• _What this task involves_
Take the entries that follow and return only the lines from the one with "red apple: 2 -> 0" through the final line, leaving every picture behind.

• _Exercise materials_
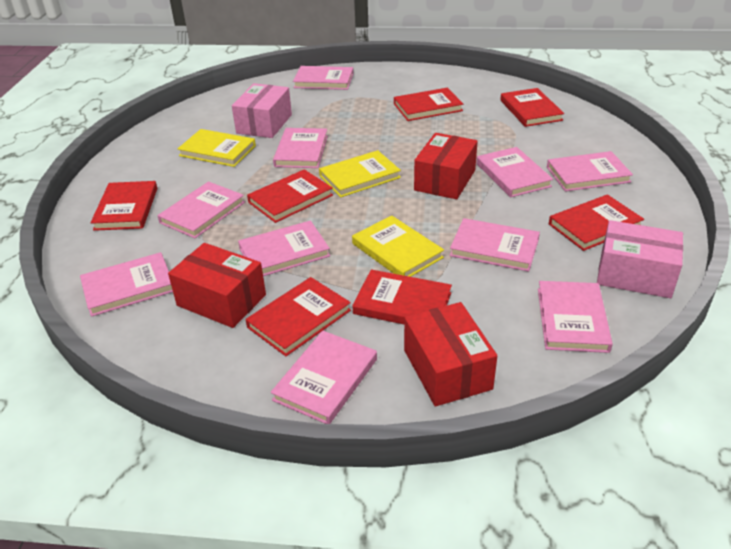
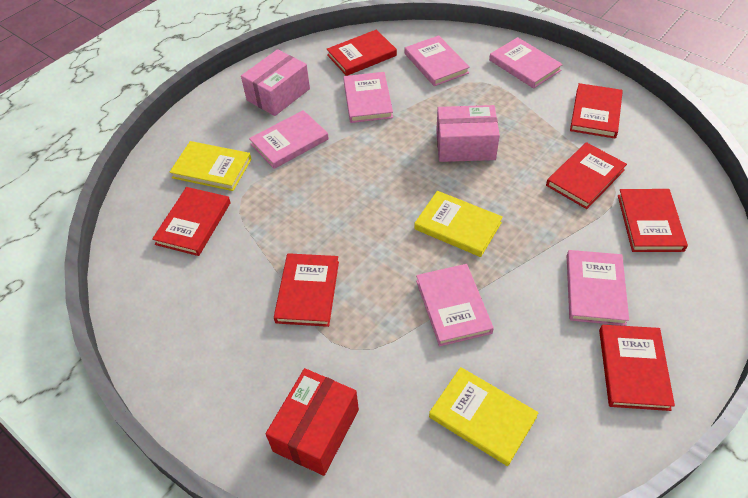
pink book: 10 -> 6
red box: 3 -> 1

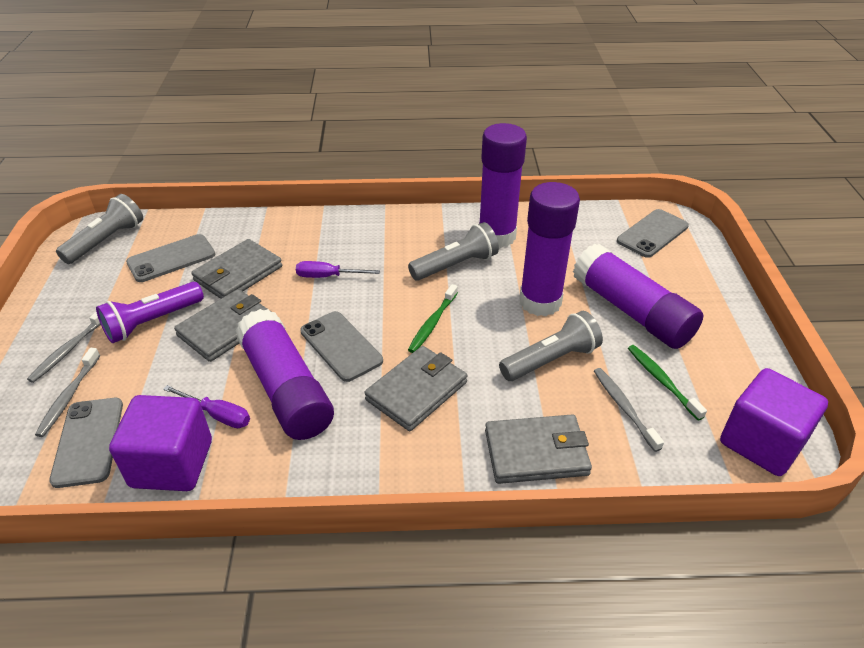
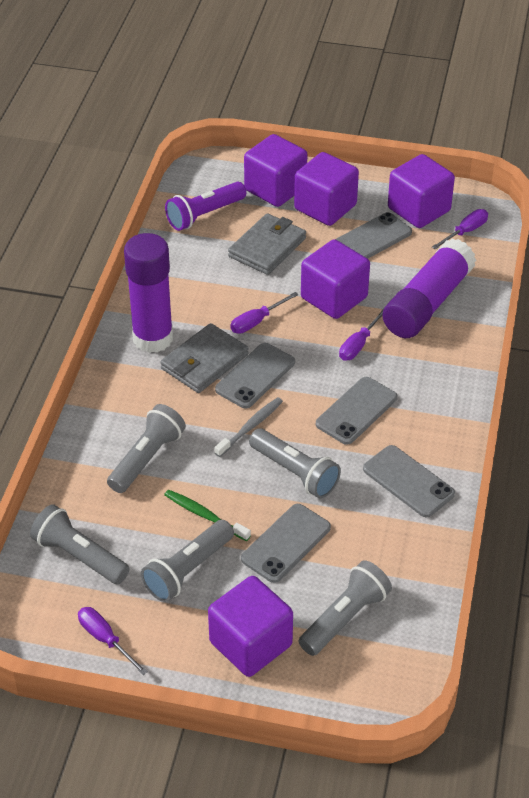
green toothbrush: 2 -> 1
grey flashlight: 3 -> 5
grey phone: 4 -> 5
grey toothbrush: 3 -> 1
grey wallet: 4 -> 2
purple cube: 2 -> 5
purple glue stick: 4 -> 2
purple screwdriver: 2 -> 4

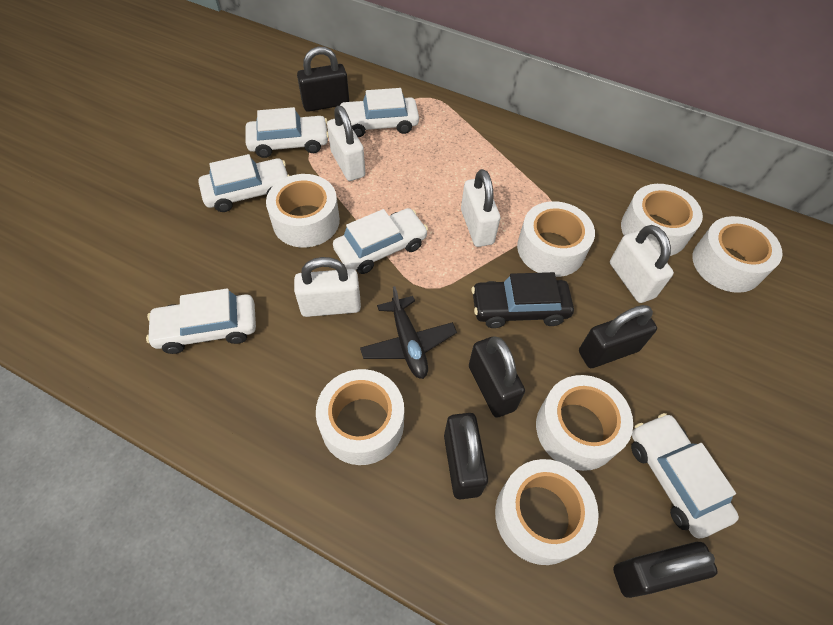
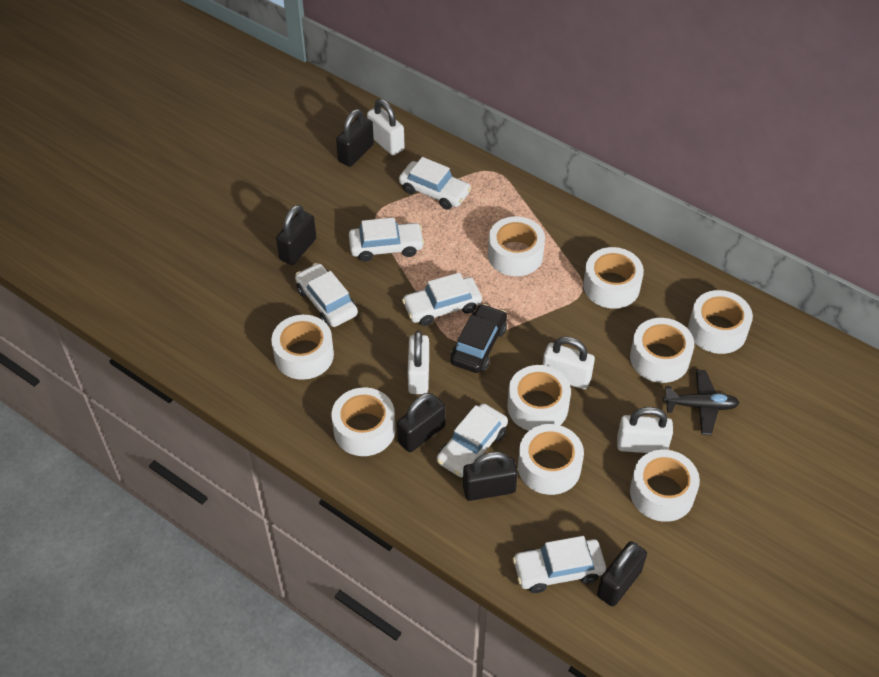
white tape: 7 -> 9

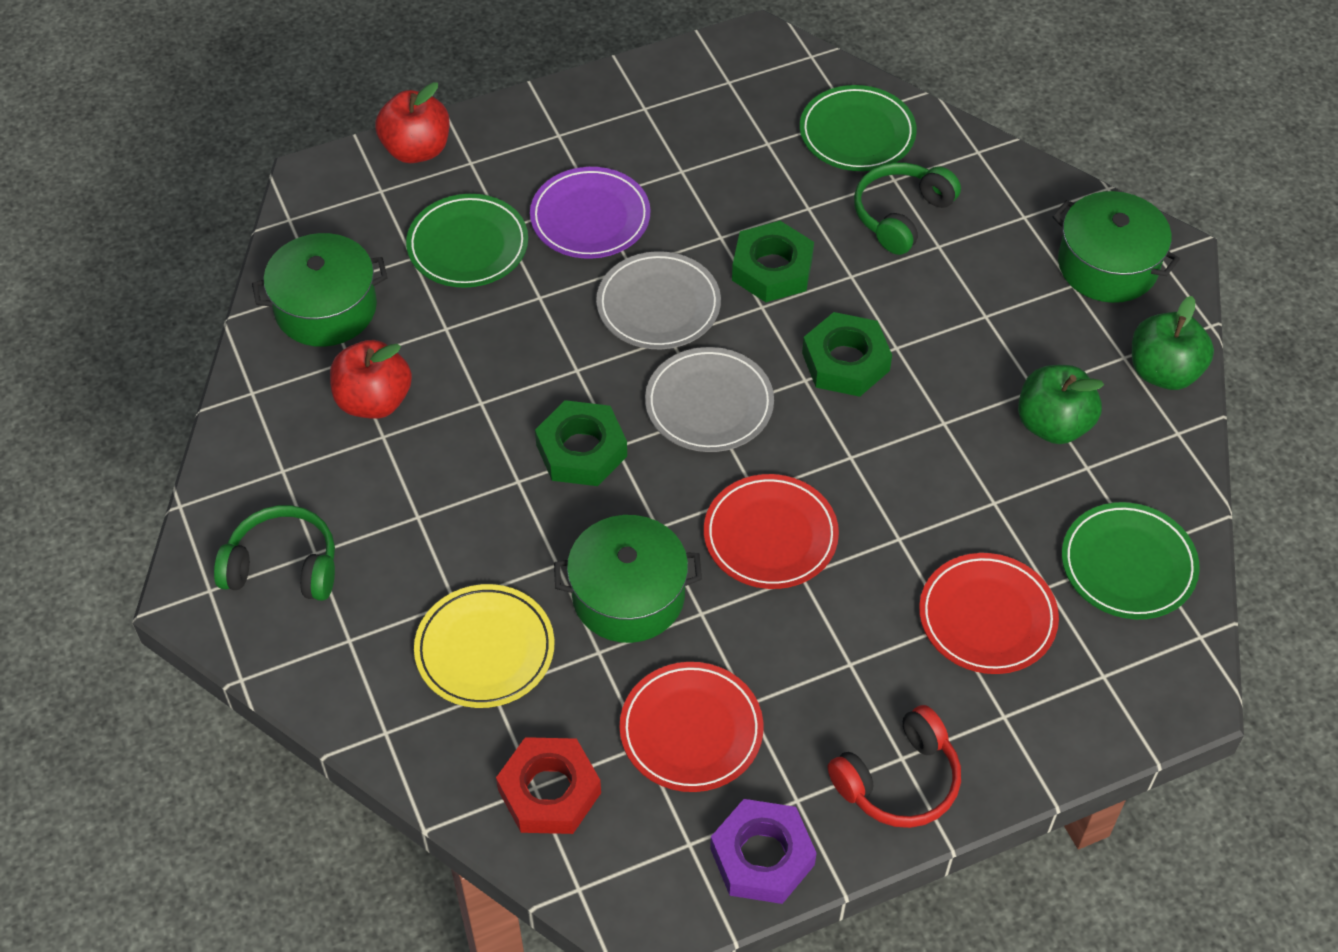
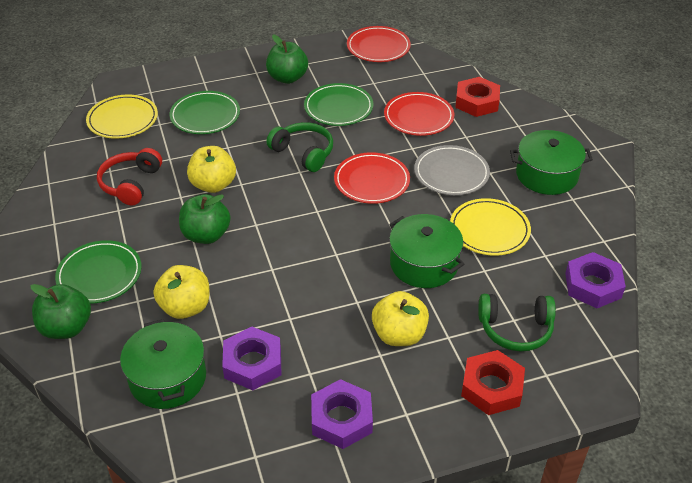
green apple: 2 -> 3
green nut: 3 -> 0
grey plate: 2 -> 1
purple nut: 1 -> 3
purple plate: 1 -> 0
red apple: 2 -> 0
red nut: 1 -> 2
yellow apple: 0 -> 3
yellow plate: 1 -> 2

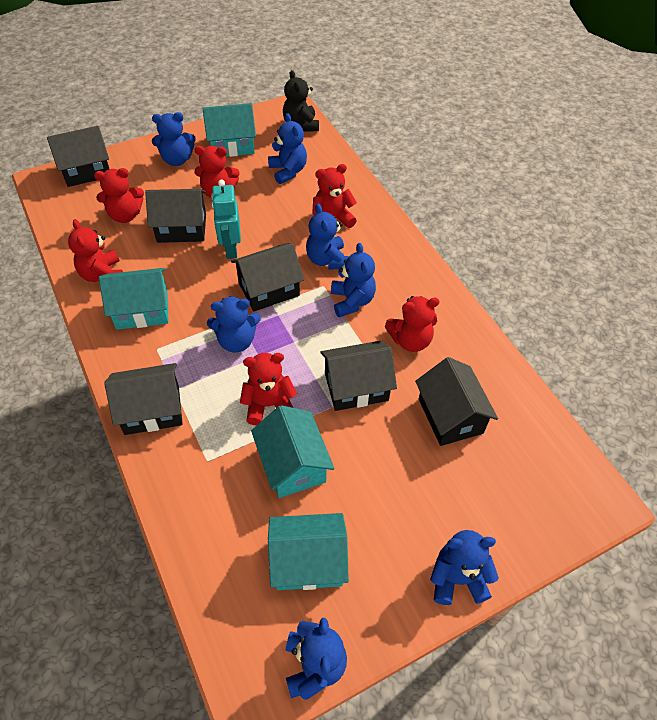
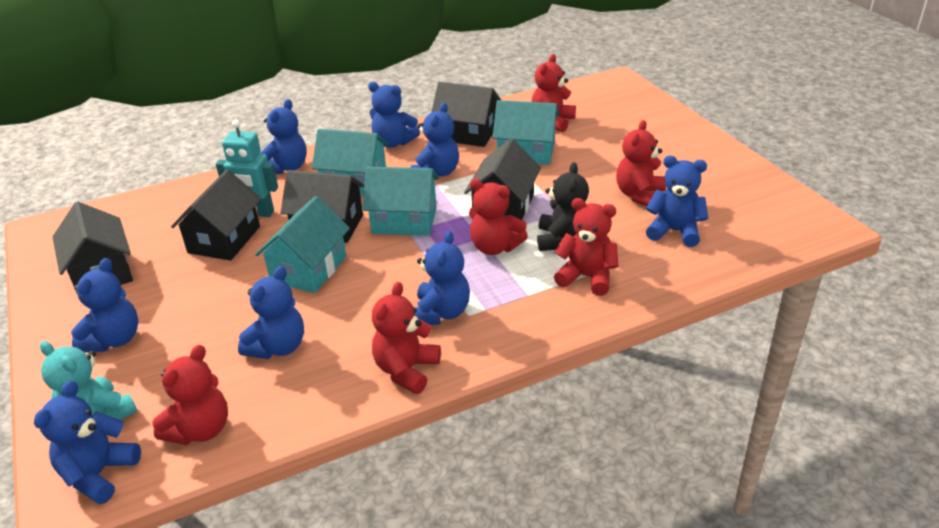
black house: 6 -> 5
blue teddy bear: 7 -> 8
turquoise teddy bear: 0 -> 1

• _Exercise result_
red apple: 2 -> 0
red nut: 1 -> 2
yellow apple: 0 -> 3
yellow plate: 1 -> 2

black house: 6 -> 5
blue teddy bear: 7 -> 8
turquoise teddy bear: 0 -> 1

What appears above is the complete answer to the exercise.